Each line from the beginning of the data below through the line containing "(638, 368) = (654, 263): purple" should be repeated exactly, please.
-- SUPPLIED MATERIAL follows --
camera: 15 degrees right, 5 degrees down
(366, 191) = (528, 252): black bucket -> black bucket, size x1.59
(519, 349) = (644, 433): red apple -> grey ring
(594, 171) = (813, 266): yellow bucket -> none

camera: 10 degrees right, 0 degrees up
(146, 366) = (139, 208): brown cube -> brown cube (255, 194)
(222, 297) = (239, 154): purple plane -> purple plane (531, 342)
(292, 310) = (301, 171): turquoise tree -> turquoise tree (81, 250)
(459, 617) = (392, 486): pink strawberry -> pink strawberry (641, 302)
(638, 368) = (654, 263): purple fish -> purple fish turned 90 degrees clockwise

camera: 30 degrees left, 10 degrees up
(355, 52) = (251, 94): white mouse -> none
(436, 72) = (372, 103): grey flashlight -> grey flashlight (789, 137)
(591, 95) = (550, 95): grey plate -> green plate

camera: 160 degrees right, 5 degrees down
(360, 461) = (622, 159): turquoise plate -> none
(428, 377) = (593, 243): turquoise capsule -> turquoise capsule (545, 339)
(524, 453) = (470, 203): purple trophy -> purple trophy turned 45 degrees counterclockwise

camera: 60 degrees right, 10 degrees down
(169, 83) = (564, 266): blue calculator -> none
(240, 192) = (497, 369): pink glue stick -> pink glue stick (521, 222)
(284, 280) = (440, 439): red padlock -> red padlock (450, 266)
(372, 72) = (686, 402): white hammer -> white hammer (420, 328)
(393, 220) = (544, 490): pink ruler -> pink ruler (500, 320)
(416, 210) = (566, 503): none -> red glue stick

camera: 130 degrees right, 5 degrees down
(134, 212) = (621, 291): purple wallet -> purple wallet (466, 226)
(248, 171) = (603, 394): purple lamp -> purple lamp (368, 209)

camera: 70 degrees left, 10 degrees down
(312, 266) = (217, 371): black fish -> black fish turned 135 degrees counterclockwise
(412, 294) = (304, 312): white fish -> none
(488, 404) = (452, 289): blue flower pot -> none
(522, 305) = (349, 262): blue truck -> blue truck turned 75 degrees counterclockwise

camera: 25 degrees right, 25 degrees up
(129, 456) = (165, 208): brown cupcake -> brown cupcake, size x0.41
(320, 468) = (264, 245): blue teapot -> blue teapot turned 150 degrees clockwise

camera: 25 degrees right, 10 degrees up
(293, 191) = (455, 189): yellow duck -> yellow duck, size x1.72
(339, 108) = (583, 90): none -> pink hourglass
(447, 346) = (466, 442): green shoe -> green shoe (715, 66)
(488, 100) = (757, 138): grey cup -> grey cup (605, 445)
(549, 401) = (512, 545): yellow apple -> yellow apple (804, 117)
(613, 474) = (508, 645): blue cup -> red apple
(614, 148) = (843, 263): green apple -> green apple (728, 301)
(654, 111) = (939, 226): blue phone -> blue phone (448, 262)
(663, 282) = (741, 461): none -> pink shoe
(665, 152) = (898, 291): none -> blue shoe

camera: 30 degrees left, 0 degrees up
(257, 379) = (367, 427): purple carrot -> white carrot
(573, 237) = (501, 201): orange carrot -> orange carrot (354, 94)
-- SUPPLIED MATERIAL concluded --
**RESULT OF THIS TASK**
camera: 15 degrees right, 5 degrees down
(366, 191) = (528, 252): black bucket -> black bucket, size x1.59
(519, 349) = (644, 433): red apple -> grey ring
(594, 171) = (813, 266): yellow bucket -> none

camera: 10 degrees right, 0 degrees up
(146, 366) = (139, 208): brown cube -> brown cube (255, 194)
(222, 297) = (239, 154): purple plane -> purple plane (531, 342)
(292, 310) = (301, 171): turquoise tree -> turquoise tree (81, 250)
(459, 617) = (392, 486): pink strawberry -> pink strawberry (641, 302)
(638, 368) = (654, 263): purple fish -> purple fish turned 90 degrees clockwise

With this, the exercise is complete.